- _Your task_
In this exercise, reproduce all the entries that follow exactly.

[Before-and-after object lists]

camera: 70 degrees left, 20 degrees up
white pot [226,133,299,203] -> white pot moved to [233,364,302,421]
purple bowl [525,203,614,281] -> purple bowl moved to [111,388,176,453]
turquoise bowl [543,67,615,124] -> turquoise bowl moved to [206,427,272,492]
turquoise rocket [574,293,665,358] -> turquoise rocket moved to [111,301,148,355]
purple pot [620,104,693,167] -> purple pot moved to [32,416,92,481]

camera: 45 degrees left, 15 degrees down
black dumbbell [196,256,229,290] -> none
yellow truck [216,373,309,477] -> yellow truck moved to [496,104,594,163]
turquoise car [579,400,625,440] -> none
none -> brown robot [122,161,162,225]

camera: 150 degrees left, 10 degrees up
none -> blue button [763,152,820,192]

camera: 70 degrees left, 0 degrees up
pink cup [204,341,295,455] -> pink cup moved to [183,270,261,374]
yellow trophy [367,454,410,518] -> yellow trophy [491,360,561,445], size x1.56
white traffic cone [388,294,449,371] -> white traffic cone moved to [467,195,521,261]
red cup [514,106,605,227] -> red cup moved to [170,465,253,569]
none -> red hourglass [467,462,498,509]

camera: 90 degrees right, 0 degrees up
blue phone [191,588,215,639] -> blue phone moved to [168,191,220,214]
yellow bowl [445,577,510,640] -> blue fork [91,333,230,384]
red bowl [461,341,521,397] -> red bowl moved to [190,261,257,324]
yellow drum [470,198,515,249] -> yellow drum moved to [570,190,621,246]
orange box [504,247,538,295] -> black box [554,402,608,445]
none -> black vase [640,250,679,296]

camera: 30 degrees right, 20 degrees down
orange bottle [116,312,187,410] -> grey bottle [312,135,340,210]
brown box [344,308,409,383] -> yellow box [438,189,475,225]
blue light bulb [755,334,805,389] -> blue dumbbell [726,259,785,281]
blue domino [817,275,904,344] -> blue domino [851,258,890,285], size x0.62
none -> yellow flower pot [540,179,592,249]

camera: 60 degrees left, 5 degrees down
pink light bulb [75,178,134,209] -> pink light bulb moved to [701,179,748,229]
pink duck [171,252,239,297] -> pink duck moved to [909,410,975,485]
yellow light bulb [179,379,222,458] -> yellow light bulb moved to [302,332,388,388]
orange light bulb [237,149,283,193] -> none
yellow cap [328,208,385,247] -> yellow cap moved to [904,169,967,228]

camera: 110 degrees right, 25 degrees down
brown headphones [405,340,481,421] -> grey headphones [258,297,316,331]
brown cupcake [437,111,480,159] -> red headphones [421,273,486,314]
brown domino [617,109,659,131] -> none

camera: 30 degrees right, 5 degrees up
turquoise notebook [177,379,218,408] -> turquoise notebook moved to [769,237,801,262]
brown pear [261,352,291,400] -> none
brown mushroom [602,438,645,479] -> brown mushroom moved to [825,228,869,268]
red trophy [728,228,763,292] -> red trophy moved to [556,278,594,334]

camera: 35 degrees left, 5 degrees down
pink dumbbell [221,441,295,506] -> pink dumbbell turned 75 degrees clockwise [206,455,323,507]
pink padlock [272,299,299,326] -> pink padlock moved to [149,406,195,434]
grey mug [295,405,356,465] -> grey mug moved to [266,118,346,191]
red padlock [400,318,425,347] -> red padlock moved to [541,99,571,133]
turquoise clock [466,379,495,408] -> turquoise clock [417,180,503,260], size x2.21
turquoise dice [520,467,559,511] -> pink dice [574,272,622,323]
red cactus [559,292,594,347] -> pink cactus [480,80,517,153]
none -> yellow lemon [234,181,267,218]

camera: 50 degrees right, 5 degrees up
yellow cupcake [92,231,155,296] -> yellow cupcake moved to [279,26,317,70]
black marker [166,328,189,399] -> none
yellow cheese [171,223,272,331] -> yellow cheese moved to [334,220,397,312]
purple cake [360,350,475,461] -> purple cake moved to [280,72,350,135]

- _Problem solution_
camera: 70 degrees left, 20 degrees up
white pot [226,133,299,203] -> white pot moved to [233,364,302,421]
purple bowl [525,203,614,281] -> purple bowl moved to [111,388,176,453]
turquoise bowl [543,67,615,124] -> turquoise bowl moved to [206,427,272,492]
turquoise rocket [574,293,665,358] -> turquoise rocket moved to [111,301,148,355]
purple pot [620,104,693,167] -> purple pot moved to [32,416,92,481]

camera: 45 degrees left, 15 degrees down
black dumbbell [196,256,229,290] -> none
yellow truck [216,373,309,477] -> yellow truck moved to [496,104,594,163]
turquoise car [579,400,625,440] -> none
none -> brown robot [122,161,162,225]

camera: 150 degrees left, 10 degrees up
none -> blue button [763,152,820,192]

camera: 70 degrees left, 0 degrees up
pink cup [204,341,295,455] -> pink cup moved to [183,270,261,374]
yellow trophy [367,454,410,518] -> yellow trophy [491,360,561,445], size x1.56
white traffic cone [388,294,449,371] -> white traffic cone moved to [467,195,521,261]
red cup [514,106,605,227] -> red cup moved to [170,465,253,569]
none -> red hourglass [467,462,498,509]

camera: 90 degrees right, 0 degrees up
blue phone [191,588,215,639] -> blue phone moved to [168,191,220,214]
yellow bowl [445,577,510,640] -> blue fork [91,333,230,384]
red bowl [461,341,521,397] -> red bowl moved to [190,261,257,324]
yellow drum [470,198,515,249] -> yellow drum moved to [570,190,621,246]
orange box [504,247,538,295] -> black box [554,402,608,445]
none -> black vase [640,250,679,296]

camera: 30 degrees right, 20 degrees down
orange bottle [116,312,187,410] -> grey bottle [312,135,340,210]
brown box [344,308,409,383] -> yellow box [438,189,475,225]
blue light bulb [755,334,805,389] -> blue dumbbell [726,259,785,281]
blue domino [817,275,904,344] -> blue domino [851,258,890,285], size x0.62
none -> yellow flower pot [540,179,592,249]

camera: 60 degrees left, 5 degrees down
pink light bulb [75,178,134,209] -> pink light bulb moved to [701,179,748,229]
pink duck [171,252,239,297] -> pink duck moved to [909,410,975,485]
yellow light bulb [179,379,222,458] -> yellow light bulb moved to [302,332,388,388]
orange light bulb [237,149,283,193] -> none
yellow cap [328,208,385,247] -> yellow cap moved to [904,169,967,228]

camera: 110 degrees right, 25 degrees down
brown headphones [405,340,481,421] -> grey headphones [258,297,316,331]
brown cupcake [437,111,480,159] -> red headphones [421,273,486,314]
brown domino [617,109,659,131] -> none

camera: 30 degrees right, 5 degrees up
turquoise notebook [177,379,218,408] -> turquoise notebook moved to [769,237,801,262]
brown pear [261,352,291,400] -> none
brown mushroom [602,438,645,479] -> brown mushroom moved to [825,228,869,268]
red trophy [728,228,763,292] -> red trophy moved to [556,278,594,334]

camera: 35 degrees left, 5 degrees down
pink dumbbell [221,441,295,506] -> pink dumbbell turned 75 degrees clockwise [206,455,323,507]
pink padlock [272,299,299,326] -> pink padlock moved to [149,406,195,434]
grey mug [295,405,356,465] -> grey mug moved to [266,118,346,191]
red padlock [400,318,425,347] -> red padlock moved to [541,99,571,133]
turquoise clock [466,379,495,408] -> turquoise clock [417,180,503,260], size x2.21
turquoise dice [520,467,559,511] -> pink dice [574,272,622,323]
red cactus [559,292,594,347] -> pink cactus [480,80,517,153]
none -> yellow lemon [234,181,267,218]

camera: 50 degrees right, 5 degrees up
yellow cupcake [92,231,155,296] -> yellow cupcake moved to [279,26,317,70]
black marker [166,328,189,399] -> none
yellow cheese [171,223,272,331] -> yellow cheese moved to [334,220,397,312]
purple cake [360,350,475,461] -> purple cake moved to [280,72,350,135]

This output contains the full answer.